*Challenge*:
Give back exactly the lines that run from the line containing "Segment adipose tissue" through the end of the listing below. Leave out every other line.

## start

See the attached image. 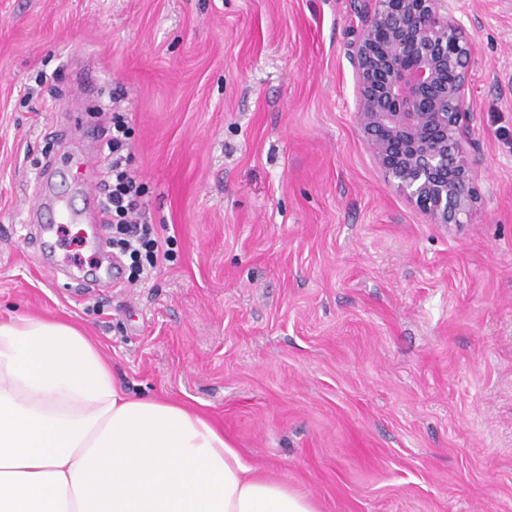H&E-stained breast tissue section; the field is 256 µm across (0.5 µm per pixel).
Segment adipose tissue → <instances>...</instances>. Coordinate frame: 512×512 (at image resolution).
Returning a JSON list of instances; mask_svg holds the SVG:
<instances>
[{"instance_id":"obj_1","label":"adipose tissue","mask_w":512,"mask_h":512,"mask_svg":"<svg viewBox=\"0 0 512 512\" xmlns=\"http://www.w3.org/2000/svg\"><path fill=\"white\" fill-rule=\"evenodd\" d=\"M0 512H318L198 409L134 397L59 319H0Z\"/></svg>"}]
</instances>
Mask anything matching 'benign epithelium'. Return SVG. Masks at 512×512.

## end

*Written solution*:
Segment adipose tissue → <instances>...</instances>. Coordinate frame: 512×512 (at image resolution).
Returning a JSON list of instances; mask_svg holds the SVG:
<instances>
[{"instance_id":"obj_1","label":"adipose tissue","mask_w":512,"mask_h":512,"mask_svg":"<svg viewBox=\"0 0 512 512\" xmlns=\"http://www.w3.org/2000/svg\"><path fill=\"white\" fill-rule=\"evenodd\" d=\"M0 512H318L198 409L134 397L59 319H0Z\"/></svg>"}]
</instances>
Mask anything matching 'benign epithelium'. Return SVG. Masks at 512×512.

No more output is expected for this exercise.